TASK REQUIREMENTS
Your task is to write out the lines from the line containing "TEMP3: TMP36 -> DS18B20" through the last line of the material, exactly.

TASK MATERIAL

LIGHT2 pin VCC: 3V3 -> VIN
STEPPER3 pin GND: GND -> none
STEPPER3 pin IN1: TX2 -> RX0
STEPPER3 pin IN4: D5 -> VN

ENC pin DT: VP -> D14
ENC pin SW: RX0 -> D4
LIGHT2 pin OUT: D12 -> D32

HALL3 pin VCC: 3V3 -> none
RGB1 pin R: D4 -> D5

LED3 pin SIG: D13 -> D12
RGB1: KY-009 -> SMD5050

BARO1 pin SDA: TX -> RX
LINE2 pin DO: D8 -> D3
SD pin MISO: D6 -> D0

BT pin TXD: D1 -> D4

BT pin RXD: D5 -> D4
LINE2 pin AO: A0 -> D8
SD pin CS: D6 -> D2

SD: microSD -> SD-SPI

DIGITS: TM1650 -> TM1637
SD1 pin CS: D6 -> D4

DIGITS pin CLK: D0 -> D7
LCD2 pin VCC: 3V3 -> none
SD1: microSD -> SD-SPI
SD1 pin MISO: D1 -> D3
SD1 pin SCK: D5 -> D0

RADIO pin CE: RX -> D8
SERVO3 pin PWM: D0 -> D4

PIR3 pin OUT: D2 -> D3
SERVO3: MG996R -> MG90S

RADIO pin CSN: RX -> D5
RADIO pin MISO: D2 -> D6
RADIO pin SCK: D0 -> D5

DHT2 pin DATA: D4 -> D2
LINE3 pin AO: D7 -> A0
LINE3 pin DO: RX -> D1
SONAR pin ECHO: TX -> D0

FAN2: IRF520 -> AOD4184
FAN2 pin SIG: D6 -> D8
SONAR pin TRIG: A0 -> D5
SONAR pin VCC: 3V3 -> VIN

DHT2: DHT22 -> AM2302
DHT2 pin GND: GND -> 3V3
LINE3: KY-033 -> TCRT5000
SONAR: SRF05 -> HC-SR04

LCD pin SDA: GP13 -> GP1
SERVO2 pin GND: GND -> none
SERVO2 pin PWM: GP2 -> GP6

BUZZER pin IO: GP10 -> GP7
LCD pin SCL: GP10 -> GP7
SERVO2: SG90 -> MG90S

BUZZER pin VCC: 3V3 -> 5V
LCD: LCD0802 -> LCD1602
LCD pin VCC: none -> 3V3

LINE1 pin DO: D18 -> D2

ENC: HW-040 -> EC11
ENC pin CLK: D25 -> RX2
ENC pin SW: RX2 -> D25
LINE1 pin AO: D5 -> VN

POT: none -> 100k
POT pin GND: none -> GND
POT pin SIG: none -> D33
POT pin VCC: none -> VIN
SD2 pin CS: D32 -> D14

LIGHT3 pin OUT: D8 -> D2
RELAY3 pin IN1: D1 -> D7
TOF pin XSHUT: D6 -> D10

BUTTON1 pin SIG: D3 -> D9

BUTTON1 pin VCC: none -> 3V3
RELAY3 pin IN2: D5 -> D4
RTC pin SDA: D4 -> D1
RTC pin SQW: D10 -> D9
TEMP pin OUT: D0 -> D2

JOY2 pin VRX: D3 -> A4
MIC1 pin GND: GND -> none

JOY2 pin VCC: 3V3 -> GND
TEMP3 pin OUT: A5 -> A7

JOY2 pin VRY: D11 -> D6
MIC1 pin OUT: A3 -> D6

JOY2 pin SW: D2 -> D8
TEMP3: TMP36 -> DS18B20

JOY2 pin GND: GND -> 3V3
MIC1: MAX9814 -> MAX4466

RESPONSE
TEMP3: TMP36 -> DS18B20

JOY2 pin GND: GND -> 3V3
MIC1: MAX9814 -> MAX4466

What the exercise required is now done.